▸ **Extracted records**:
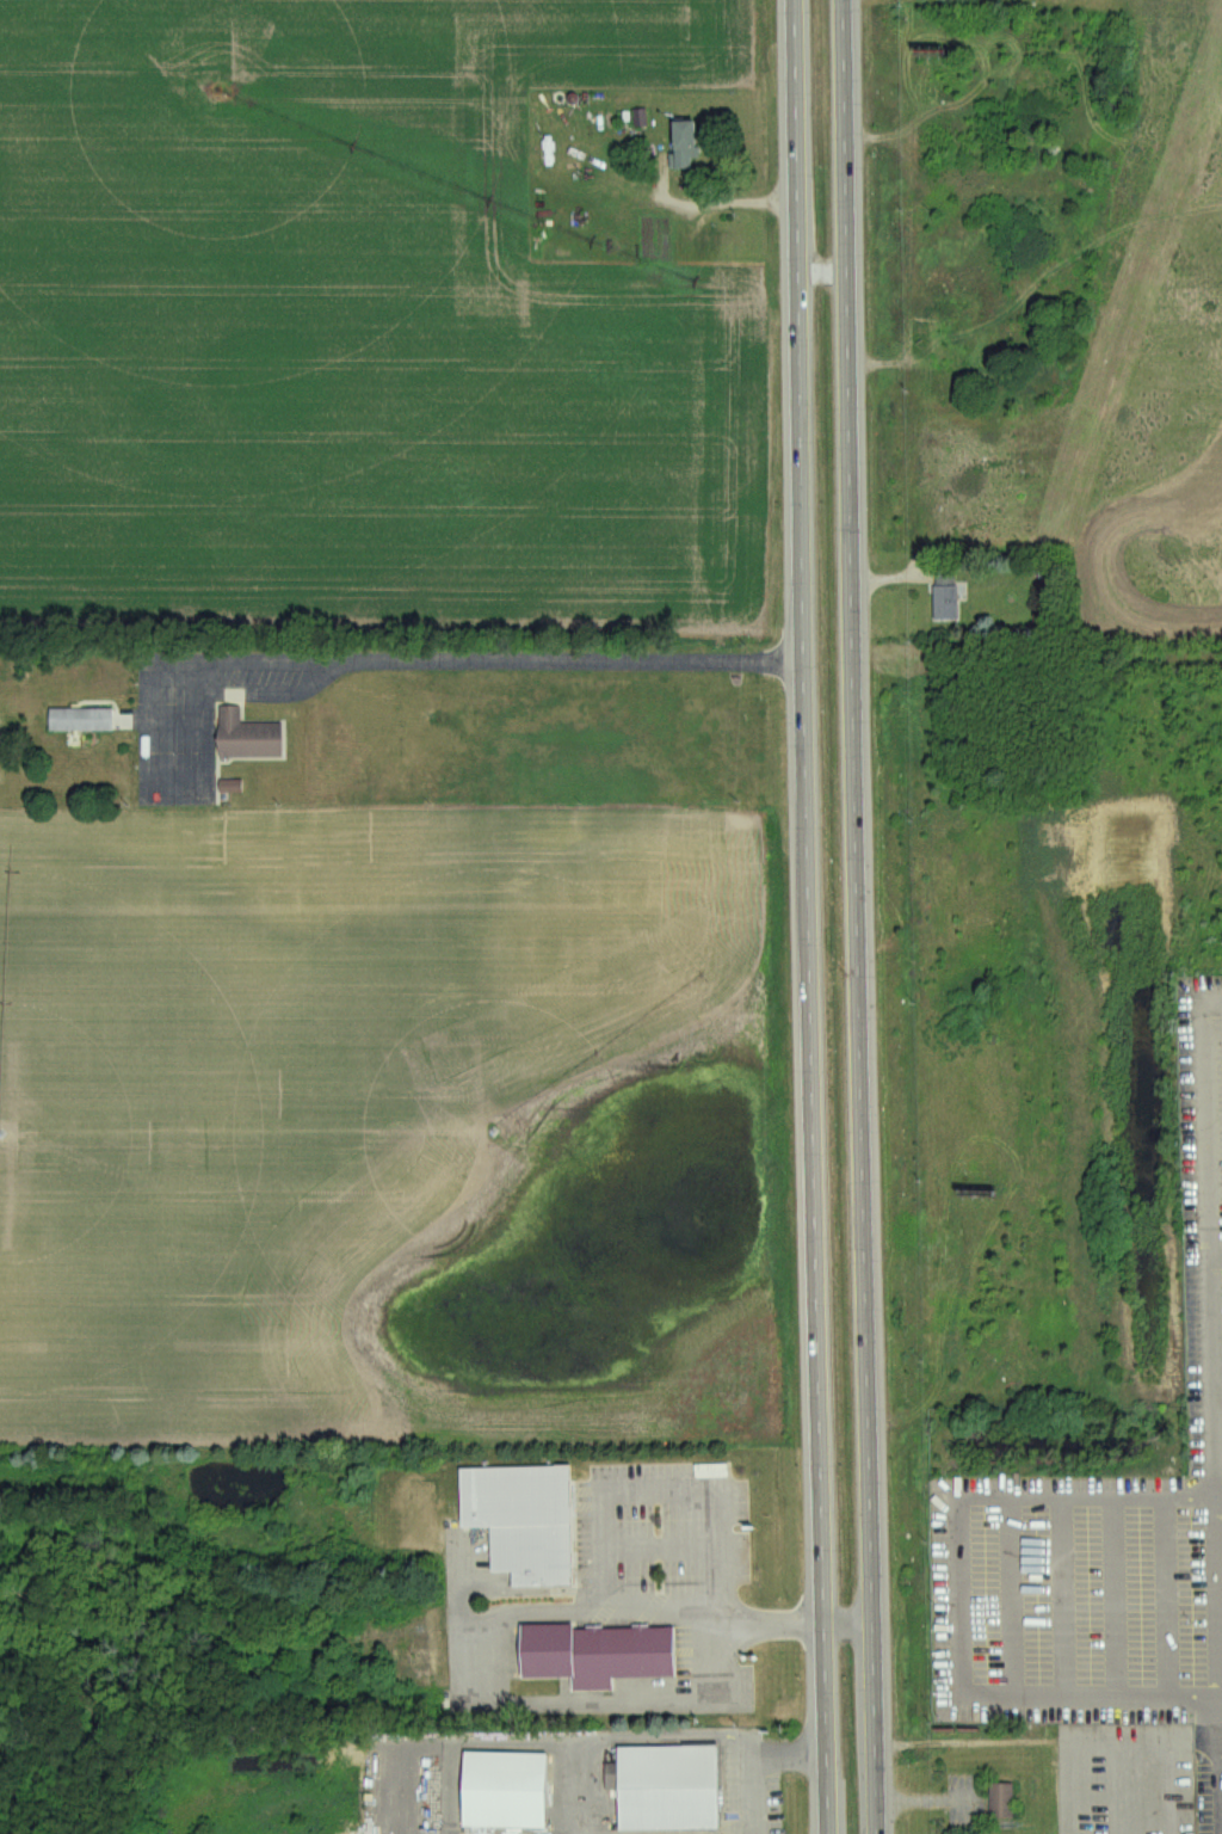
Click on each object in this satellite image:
building: (681, 144)
road: (709, 206)
road: (822, 271)
crop: (356, 340)
building: (949, 342)
road: (885, 362)
road: (881, 577)
building: (945, 595)
road: (446, 659)
building: (79, 720)
building: (246, 736)
building: (228, 785)
road: (809, 917)
road: (857, 917)
crop: (387, 1130)
road: (1208, 1237)
road: (1215, 1254)
road: (1217, 1495)
building: (525, 1519)
parking lot: (1106, 1531)
road: (661, 1547)
road: (958, 1594)
road: (1164, 1594)
road: (1212, 1594)
road: (1007, 1595)
road: (1061, 1595)
road: (1114, 1595)
road: (655, 1616)
road: (466, 1621)
road: (847, 1622)
building: (600, 1653)
road: (1212, 1714)
road: (1217, 1733)
road: (620, 1737)
road: (467, 1740)
road: (1147, 1740)
road: (749, 1755)
road: (1213, 1783)
building: (674, 1786)
building: (510, 1788)
building: (1004, 1800)
road: (724, 1832)

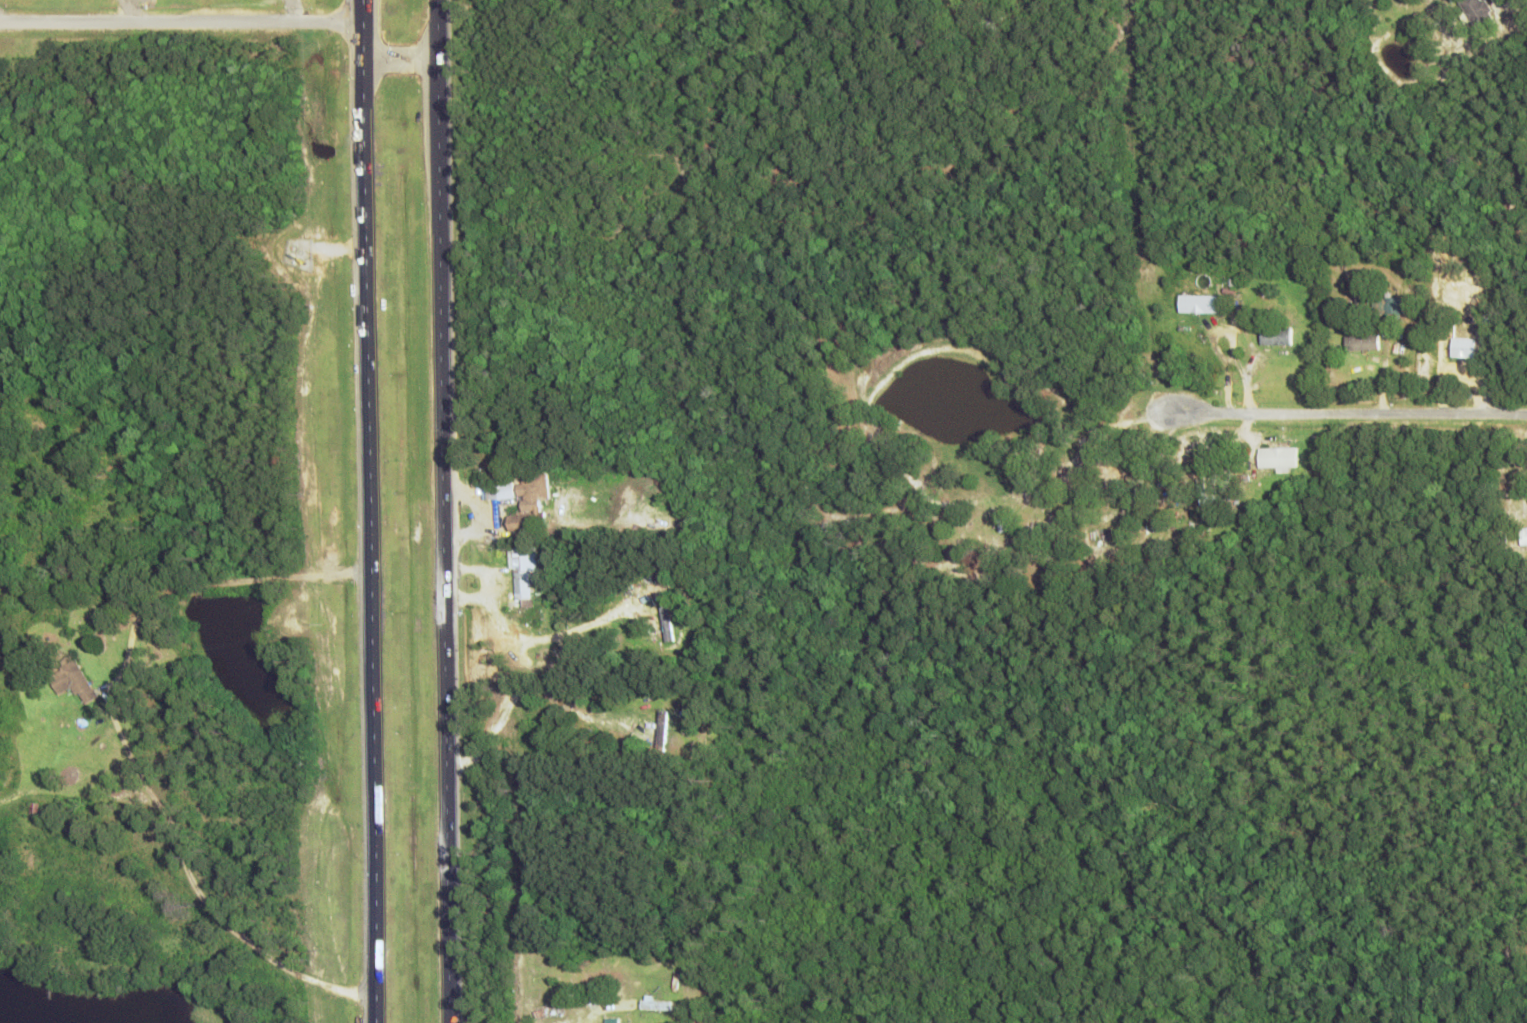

▸ **What the exercise asks**: Print out the whole listing word for word. Leave the pictures out.

▸ **Finished task**:
Click on each object in this satellite image:
building: (681, 144)
road: (709, 206)
road: (822, 271)
crop: (356, 340)
building: (949, 342)
road: (885, 362)
road: (881, 577)
building: (945, 595)
road: (446, 659)
building: (79, 720)
building: (246, 736)
building: (228, 785)
road: (809, 917)
road: (857, 917)
crop: (387, 1130)
road: (1208, 1237)
road: (1215, 1254)
road: (1217, 1495)
building: (525, 1519)
parking lot: (1106, 1531)
road: (661, 1547)
road: (958, 1594)
road: (1164, 1594)
road: (1212, 1594)
road: (1007, 1595)
road: (1061, 1595)
road: (1114, 1595)
road: (655, 1616)
road: (466, 1621)
road: (847, 1622)
building: (600, 1653)
road: (1212, 1714)
road: (1217, 1733)
road: (620, 1737)
road: (467, 1740)
road: (1147, 1740)
road: (749, 1755)
road: (1213, 1783)
building: (674, 1786)
building: (510, 1788)
building: (1004, 1800)
road: (724, 1832)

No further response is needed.